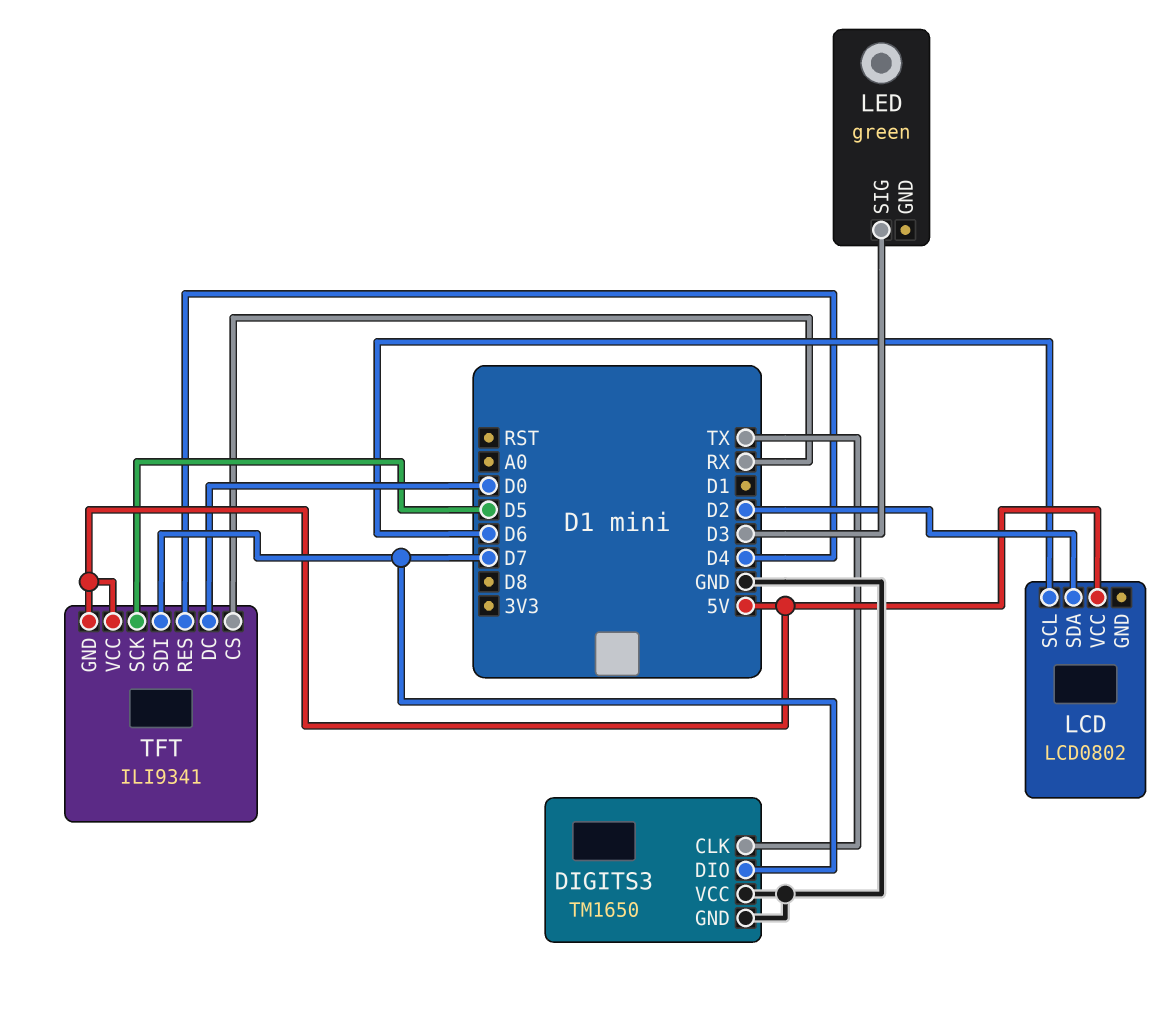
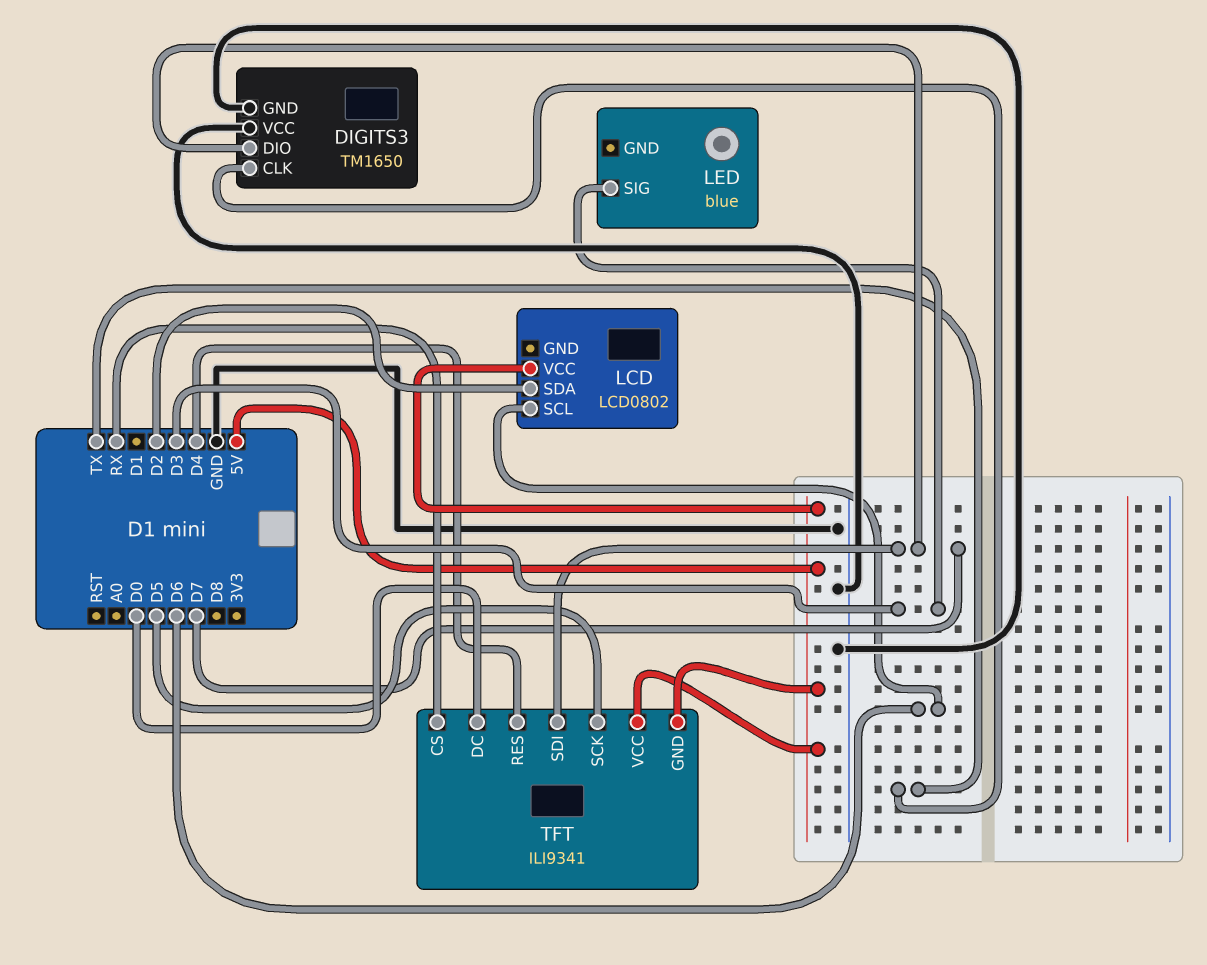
LED: green -> blue

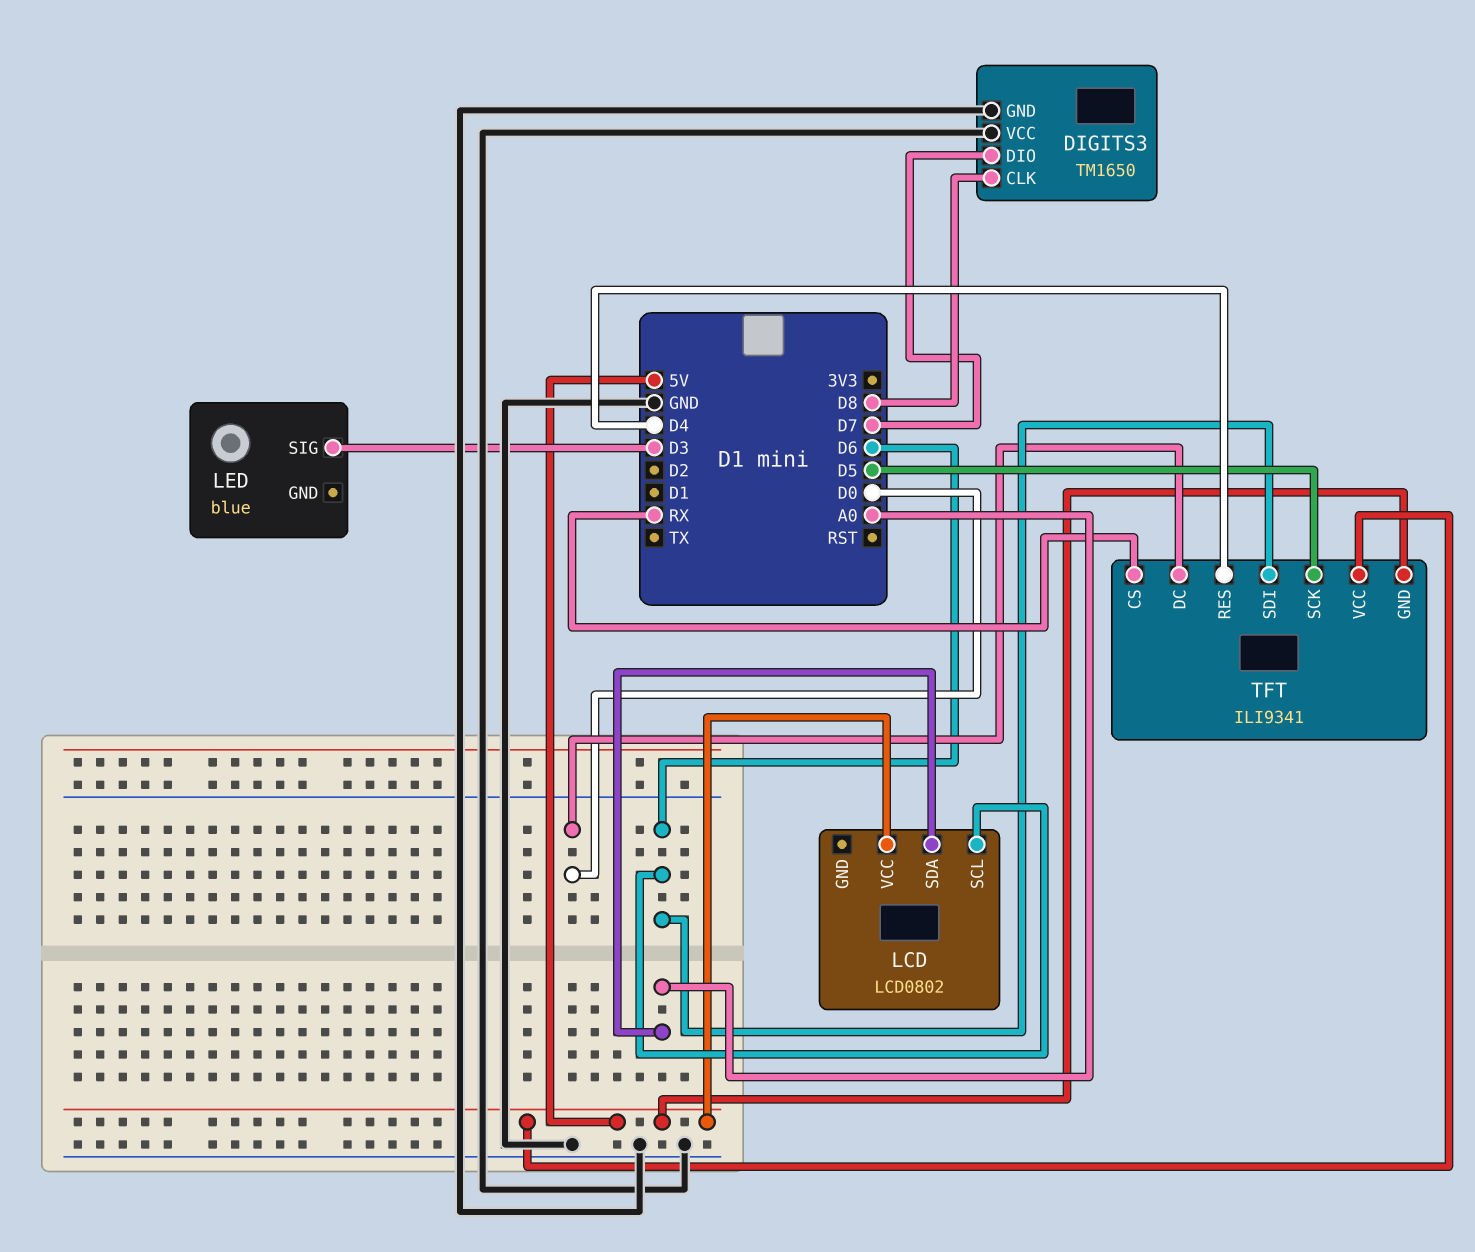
DIGITS3 pin CLK: TX -> D8
LCD pin SDA: D2 -> A0
TFT pin SDI: D7 -> D6

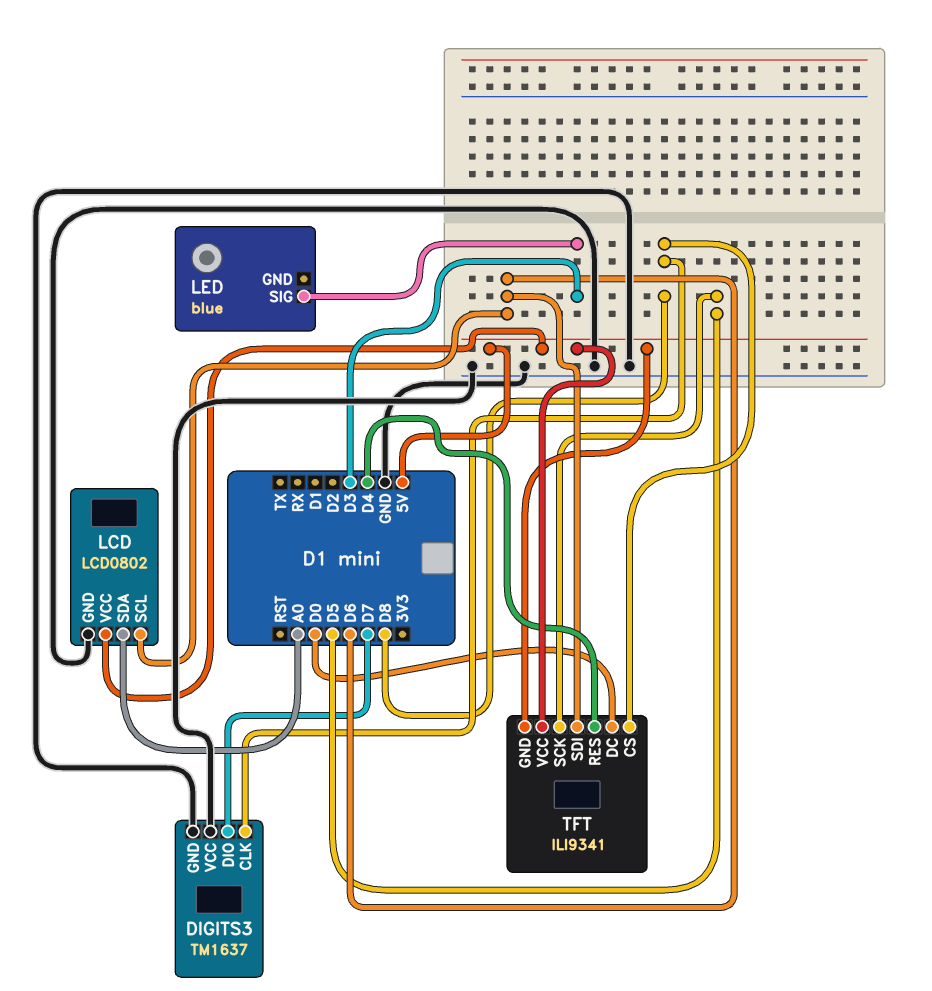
DIGITS3: TM1650 -> TM1637
LCD pin GND: none -> GND
TFT pin CS: RX -> D8

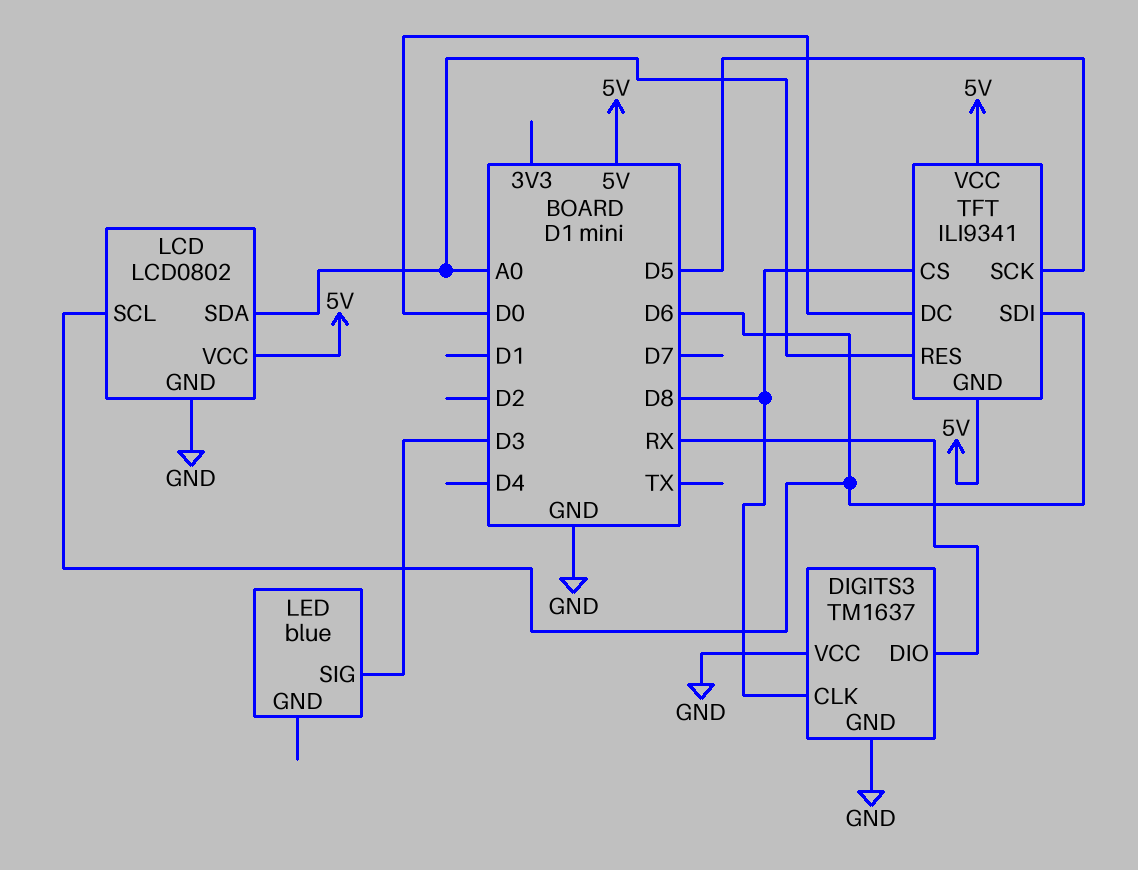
DIGITS3 pin DIO: D7 -> RX
TFT pin RES: D4 -> A0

------

■ **Work order**:
What is needed is every line from the one with "DIGITS3 pin CLK: TX -> D8" to the final line of the listing above, set down exactly and with the pictures left out.

■ **Response area**:
DIGITS3 pin CLK: TX -> D8
LCD pin SDA: D2 -> A0
TFT pin SDI: D7 -> D6

DIGITS3: TM1650 -> TM1637
LCD pin GND: none -> GND
TFT pin CS: RX -> D8

DIGITS3 pin DIO: D7 -> RX
TFT pin RES: D4 -> A0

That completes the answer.